Exercise:
Transcribe the listing word for word, beginning at its first line and ending at the line containing "was: cube in turquoise"; omit the pictures.

Extracted data:

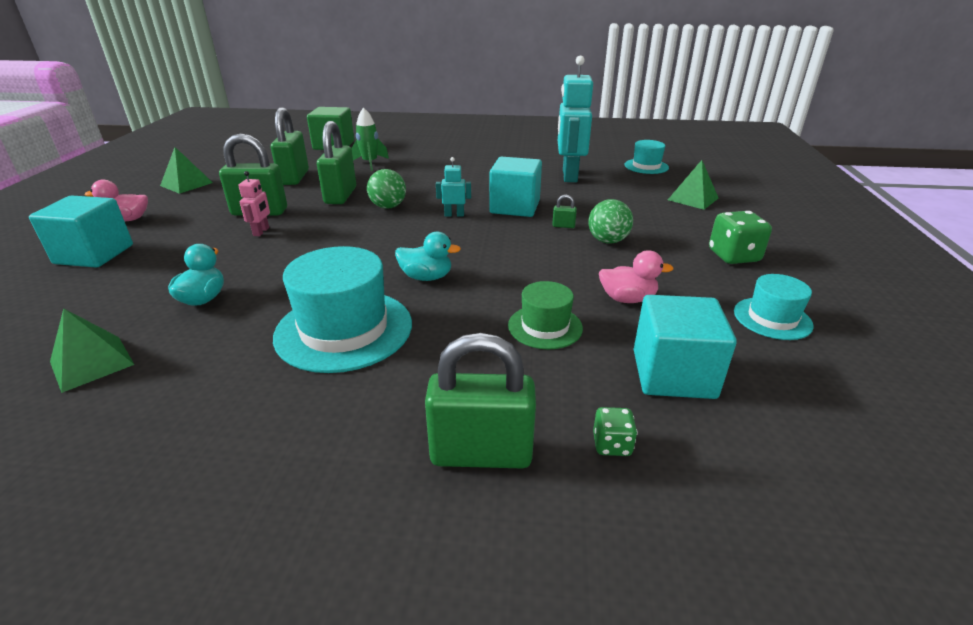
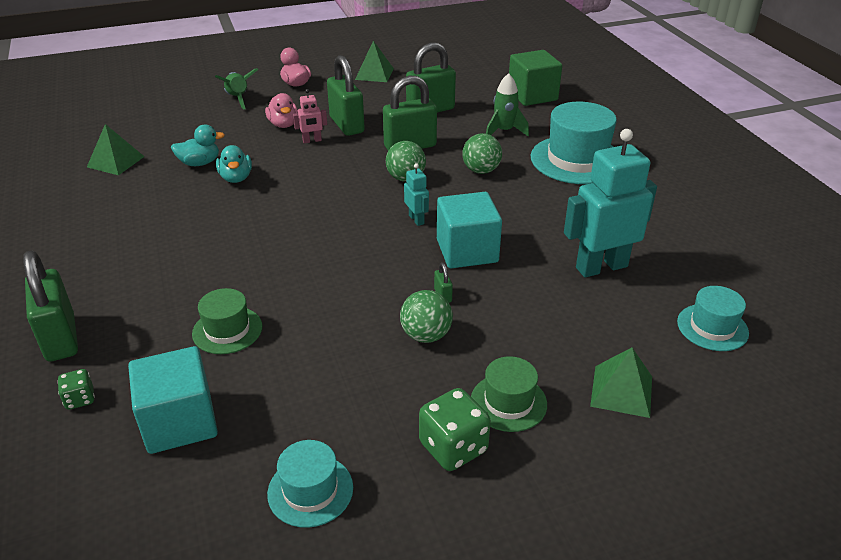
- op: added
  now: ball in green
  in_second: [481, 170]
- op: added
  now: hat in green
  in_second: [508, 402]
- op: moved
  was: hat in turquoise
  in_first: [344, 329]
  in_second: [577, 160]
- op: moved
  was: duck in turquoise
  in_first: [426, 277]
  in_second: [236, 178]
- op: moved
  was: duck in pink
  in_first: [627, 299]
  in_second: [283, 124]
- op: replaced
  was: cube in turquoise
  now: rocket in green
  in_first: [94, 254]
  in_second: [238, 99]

Output of the exercise:
- op: added
  now: ball in green
  in_second: [481, 170]
- op: added
  now: hat in green
  in_second: [508, 402]
- op: moved
  was: hat in turquoise
  in_first: [344, 329]
  in_second: [577, 160]
- op: moved
  was: duck in turquoise
  in_first: [426, 277]
  in_second: [236, 178]
- op: moved
  was: duck in pink
  in_first: [627, 299]
  in_second: [283, 124]
- op: replaced
  was: cube in turquoise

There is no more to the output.